# Objective
Tally the lines of the records below that contain the word "without", and give only the number.

# Exercise inputs
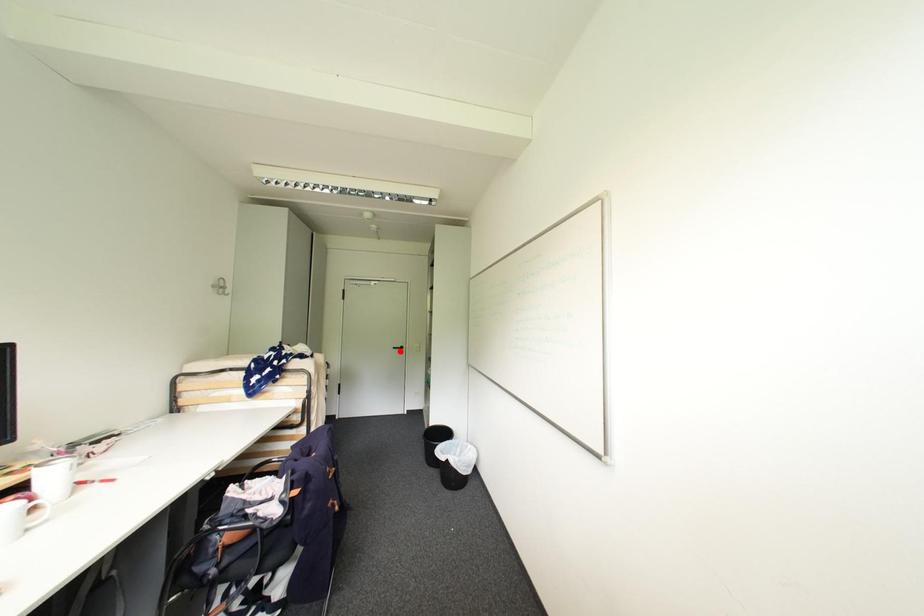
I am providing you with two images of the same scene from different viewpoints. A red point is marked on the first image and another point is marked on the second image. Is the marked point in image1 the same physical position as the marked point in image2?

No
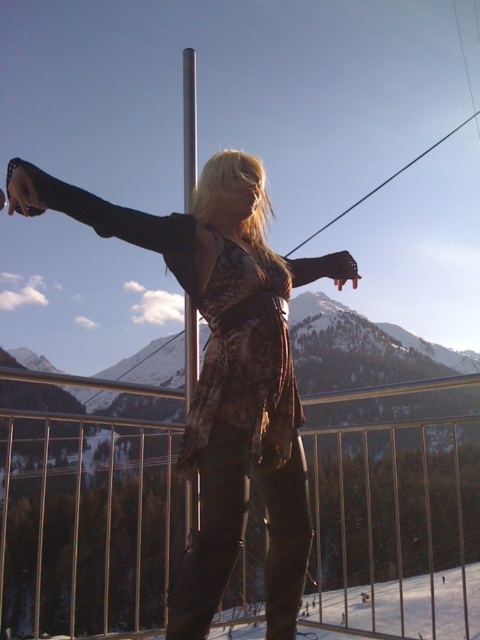
You are a photographer trying to capture a portrait of the person wearing the matte black dress at center. You want to ensure the silver metallic pole at center is not blocking the view. Can you position yourself so that the pole is out of frame? Explain your reasoning.

The matte black dress at center and silver metallic pole at center are 9.32 meters apart. Since the distance between them is significant, positioning yourself at an angle or moving slightly sideways should allow you to frame the shot without the pole obstructing the view of the dress.

You are a maintenance worker assessing the structure of the railing and pole in the image. Based on the scene, which object is taller between the metallic silver railing at center and the silver metallic pole at center?

The metallic silver railing at center is not as tall as the silver metallic pole at center, so the silver metallic pole at center is taller.

You are a photographer trying to capture a portrait of the person in the matte black dress at center. The silver metallic pole at center is blocking part of the view. Can you adjust your position to avoid the pole while still keeping the person in the frame?

The matte black dress at center is closer to the viewer than the silver metallic pole at center, so moving your position slightly to the side or adjusting the angle could allow you to capture the person without the pole blocking the view.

# Result of this task
2